• **Problem details**: All lines from the one with "ours en peluche/marron 314,553" through the last line of the data below should be copied exactly; please add nothing.

• **Data records**:

───

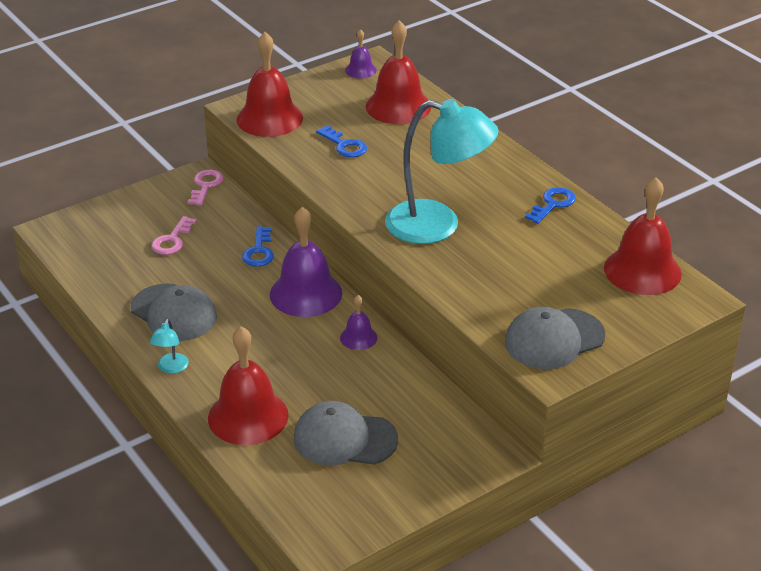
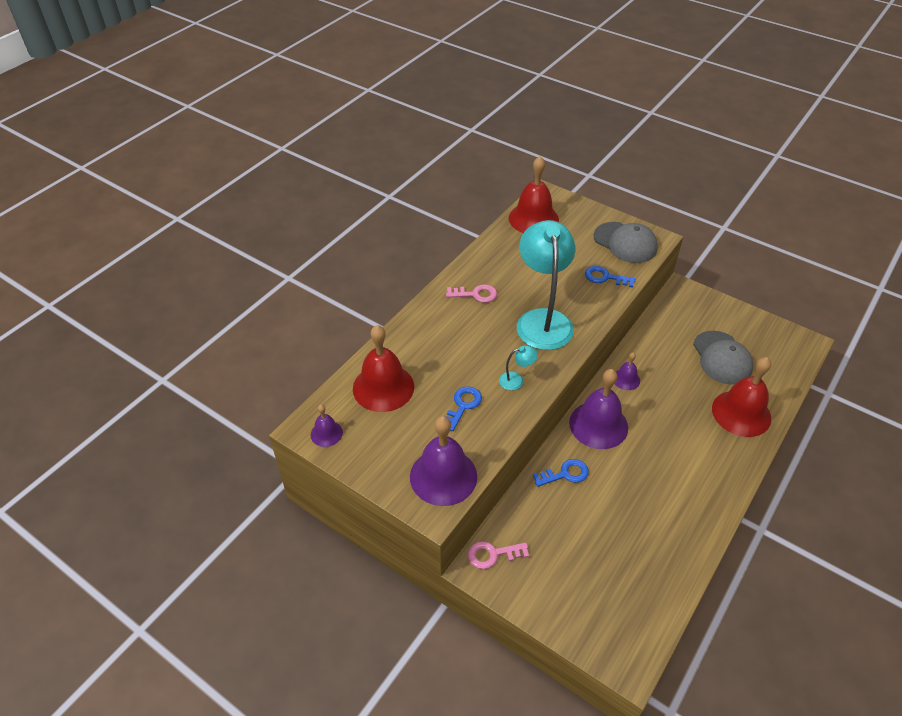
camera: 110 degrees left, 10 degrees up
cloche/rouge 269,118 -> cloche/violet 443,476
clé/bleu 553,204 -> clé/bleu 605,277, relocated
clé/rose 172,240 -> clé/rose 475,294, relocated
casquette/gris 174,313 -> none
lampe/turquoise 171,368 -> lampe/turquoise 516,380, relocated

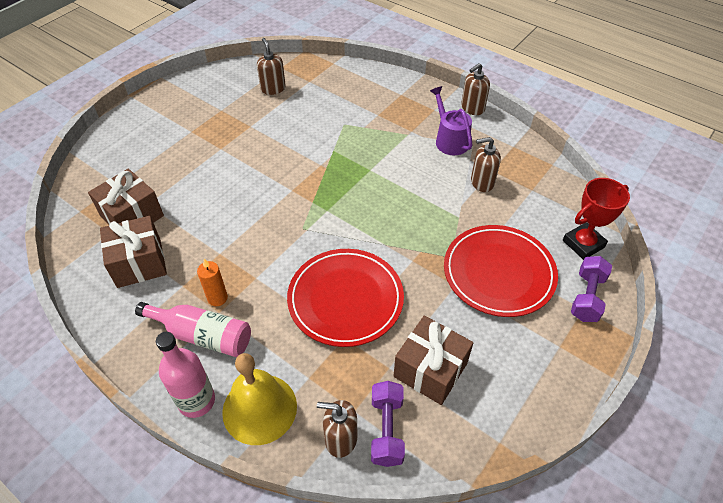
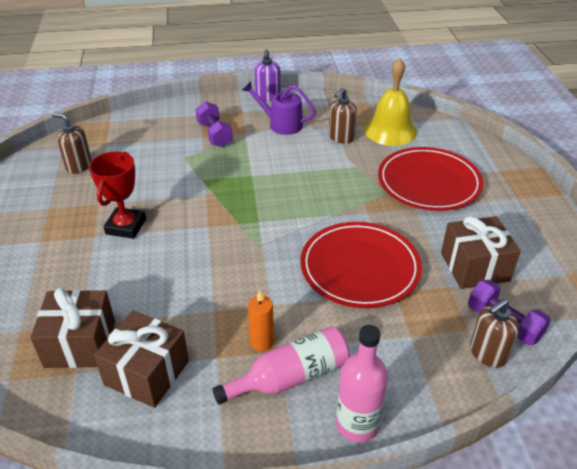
camera: 45 degrees left, 10 degrees down
distributeur de savon/marron 472,108 -> distributeur de savon/violet 268,97
trophée/rouge 583,244 -> trophée/rouge 125,226, relocated
haltère/violet 587,297 -> haltère/violet 214,134, relocated
cloche/jaune 259,408 -> cloche/jaune 390,130, relocated

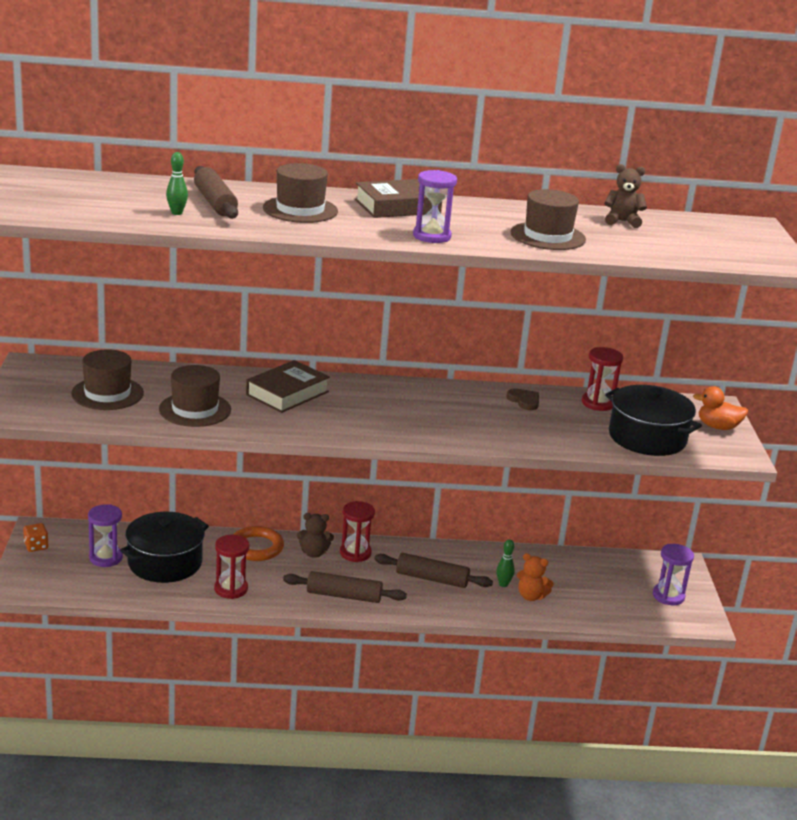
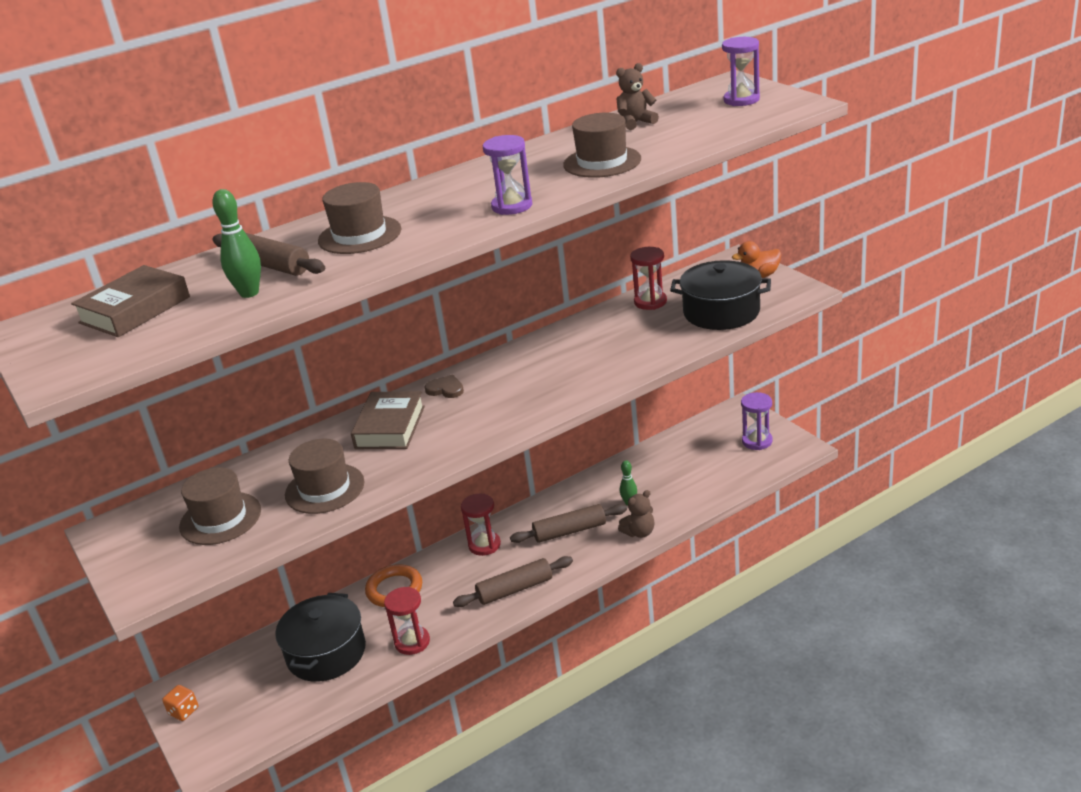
camera: 25 degrees left, 5 degrees up
quille/vert 177,213 -> quille/vert 249,293, x1.51
livre/marron 397,207 -> livre/marron 135,310, relocated
cœur/marron 524,401 -> cœur/marron 445,389, relocated
sablier/violet 106,558 -> sablier/violet 741,100, relocated
ours en peluche/marron 314,553 -> ours en peluche/marron 639,532, relocated
ours en peluche/orange 531,596 -> none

───

• **Answer to this task**:
ours en peluche/marron 314,553 -> ours en peluche/marron 639,532, relocated
ours en peluche/orange 531,596 -> none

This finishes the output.